TASK PROMPT. Repeat the records verbatim and leave the pictures out of your copy.

----

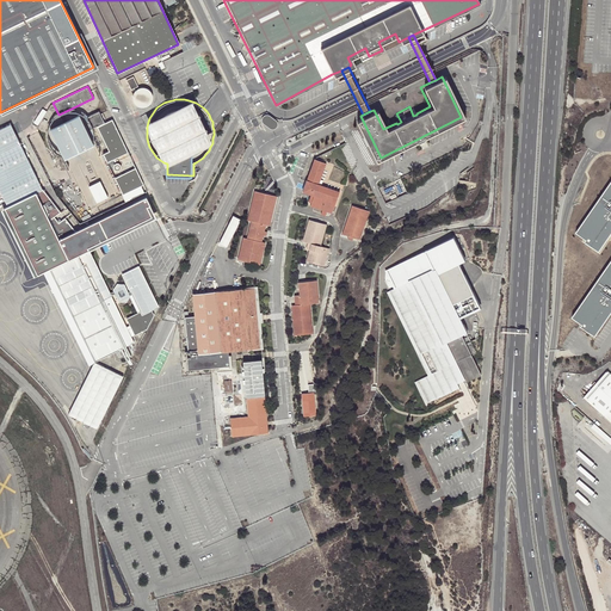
[(103,123),(98,111),(85,117),(91,129),(98,125),(103,123)]
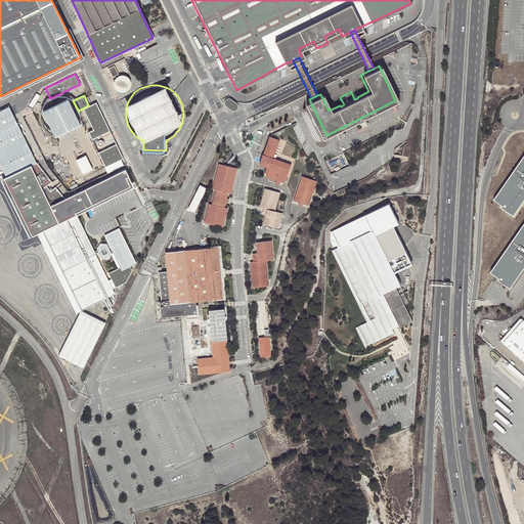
[(96,101),(88,105),(84,107),(95,130),(89,132),(92,139),(110,130),(96,101)]
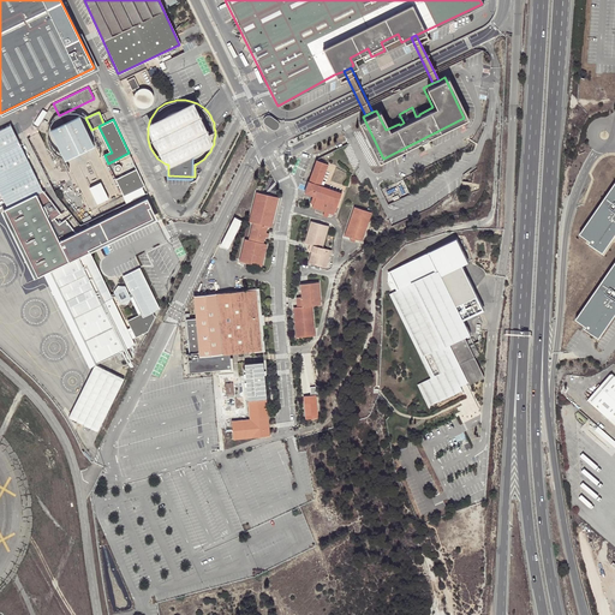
[(41,189),(11,125),(0,129),(0,190),(7,206),(41,189)]
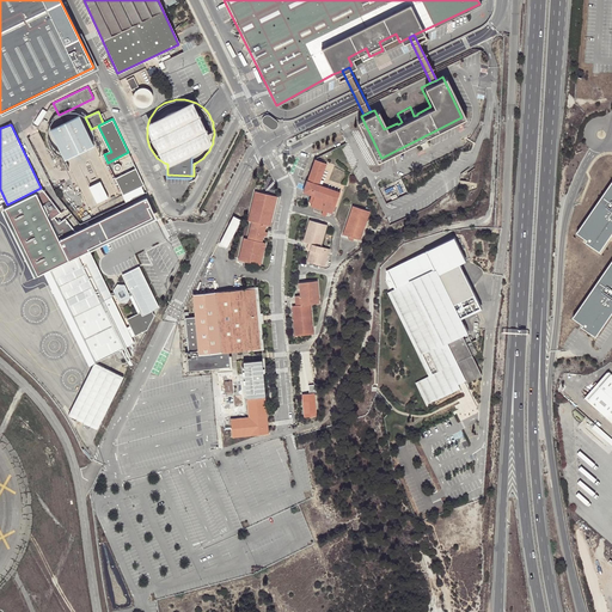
[(112,184),(97,153),(67,167),(83,199),(112,184)]
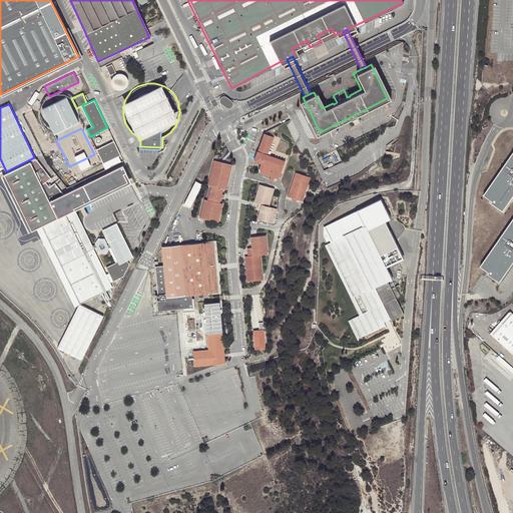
[(253,161),(261,164),(265,165),(263,170),(261,173),(280,179),(286,161),(269,156),(275,138),(263,135),(253,161)]
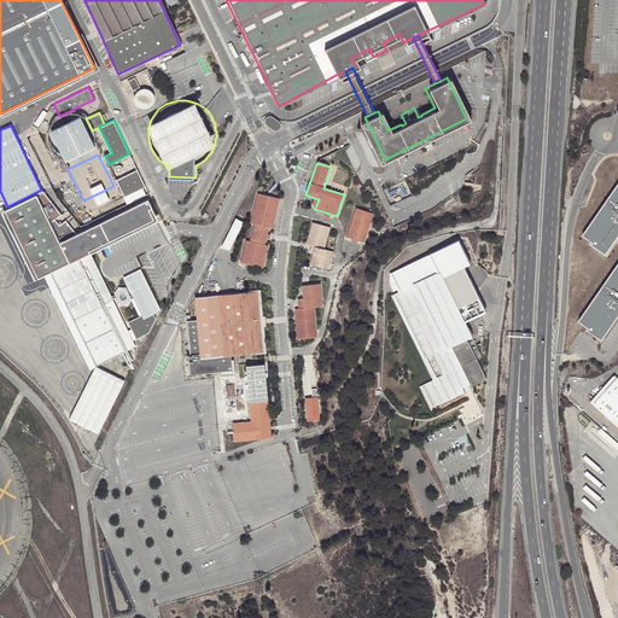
[(138,170),(117,180),(124,197),(145,187),(138,170)]
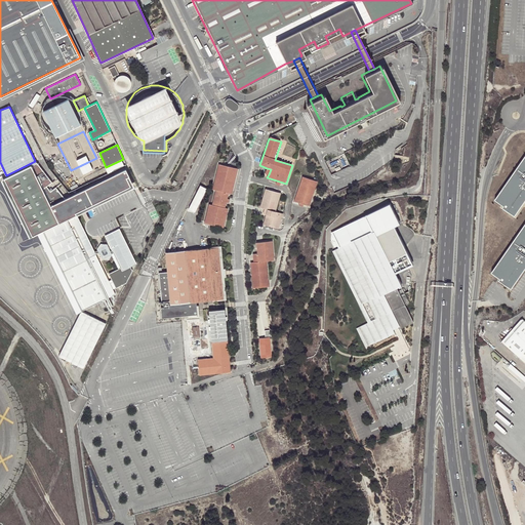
[(524,156),(495,199),(501,204),(502,205),(503,206),(502,207),(515,216),(524,200),(524,156)]
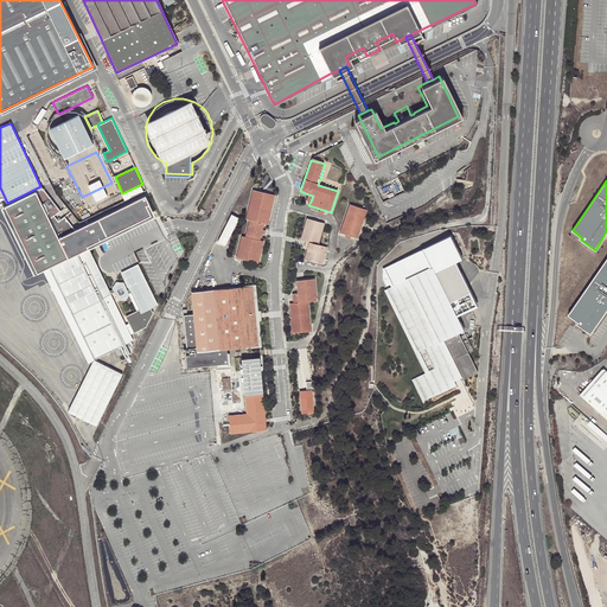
[(40,186),(7,203),(8,206),(4,209),(34,274),(49,268),(46,263),(85,244),(87,249),(155,217),(146,197),(76,230),(65,217),(59,222),(55,216),(59,211),(43,187),(40,186)]
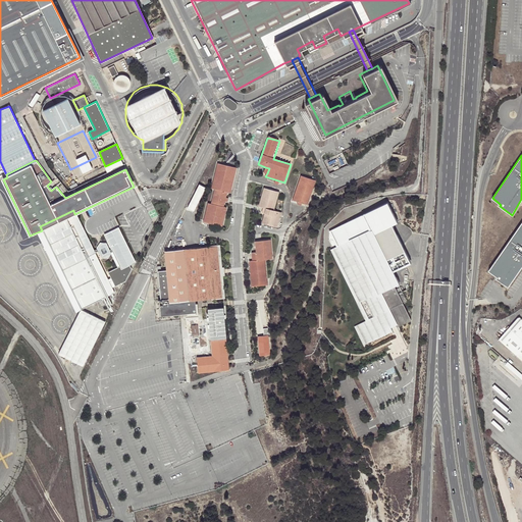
[(225,202),(226,198),(227,192),(230,193),(237,167),(217,163),(211,189),(214,190),(210,204),(207,203),(203,222),(223,227),(227,208),(223,207),(225,202)]
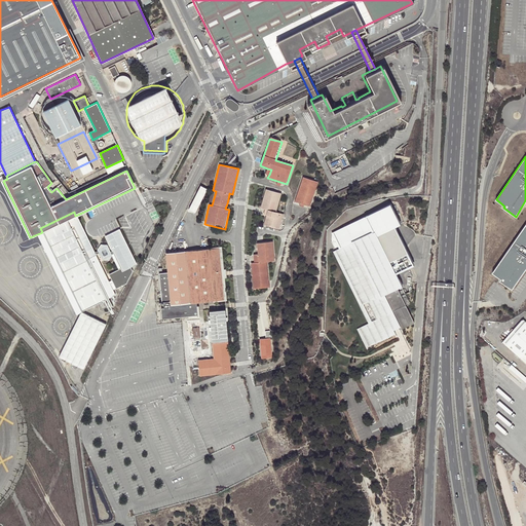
[(316,182),(302,178),(294,201),(309,207),(316,182)]
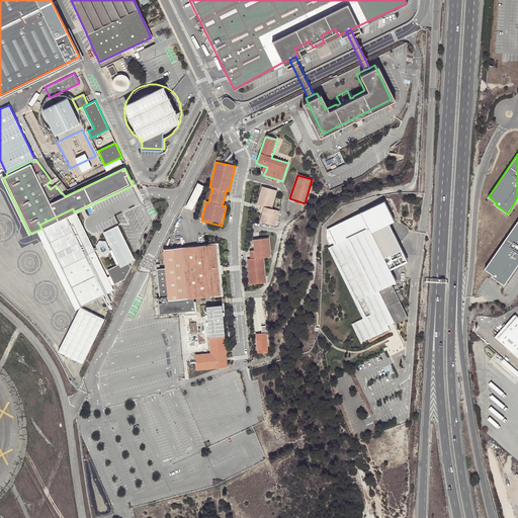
[(198,182),(188,205),(194,208),(205,185),(198,182)]
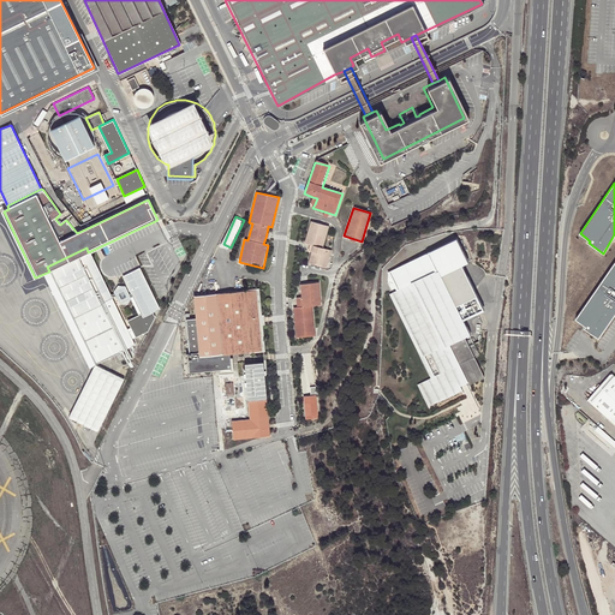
[(304,243),(310,245),(314,245),(311,252),(308,263),(327,268),(332,251),(323,249),(329,227),(310,221),(304,243)]
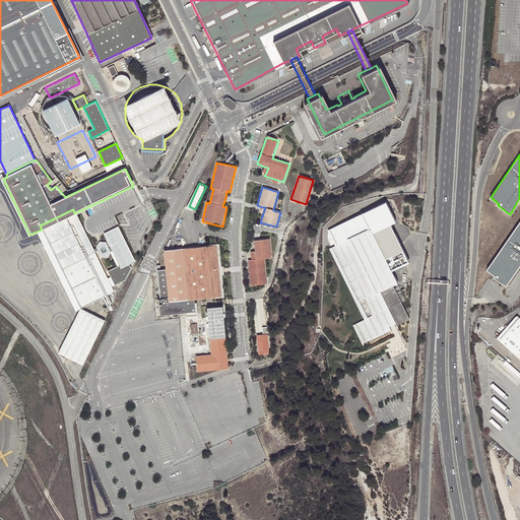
[(130,256),(114,222),(103,228),(101,232),(107,243),(108,246),(115,260),(103,265),(105,271),(103,272),(91,248),(89,245),(74,213),(73,209),(40,225),(42,230),(76,303),(110,286),(104,275),(107,274),(109,279),(120,274),(117,268),(125,264),(125,263),(124,259),(130,256)]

----

OUTPUT OF THE EXERCISE.
[(103,123),(98,111),(85,117),(91,129),(98,125),(103,123)]
[(96,101),(88,105),(84,107),(95,130),(89,132),(92,139),(110,130),(96,101)]
[(41,189),(11,125),(0,129),(0,190),(7,206),(41,189)]
[(112,184),(97,153),(67,167),(83,199),(112,184)]
[(253,161),(261,164),(265,165),(263,170),(261,173),(280,179),(286,161),(269,156),(275,138),(263,135),(253,161)]
[(138,170),(117,180),(124,197),(145,187),(138,170)]
[(524,156),(495,199),(501,204),(502,205),(503,206),(502,207),(515,216),(524,200),(524,156)]
[(40,186),(7,203),(8,206),(4,209),(34,274),(49,268),(46,263),(85,244),(87,249),(155,217),(146,197),(76,230),(65,217),(59,222),(55,216),(59,211),(43,187),(40,186)]
[(225,202),(226,198),(227,192),(230,193),(237,167),(217,163),(211,189),(214,190),(210,204),(207,203),(203,222),(223,227),(227,208),(223,207),(225,202)]
[(316,182),(302,178),(294,201),(309,207),(316,182)]
[(198,182),(188,205),(194,208),(205,185),(198,182)]
[(304,243),(310,245),(314,245),(311,252),(308,263),(327,268),(332,251),(323,249),(329,227),(310,221),(304,243)]
[(130,256),(114,222),(103,228),(101,232),(107,243),(108,246),(115,260),(103,265),(105,271),(103,272),(91,248),(89,245),(74,213),(73,209),(40,225),(42,230),(76,303),(110,286),(104,275),(107,274),(109,279),(120,274),(117,268),(125,264),(125,263),(124,259),(130,256)]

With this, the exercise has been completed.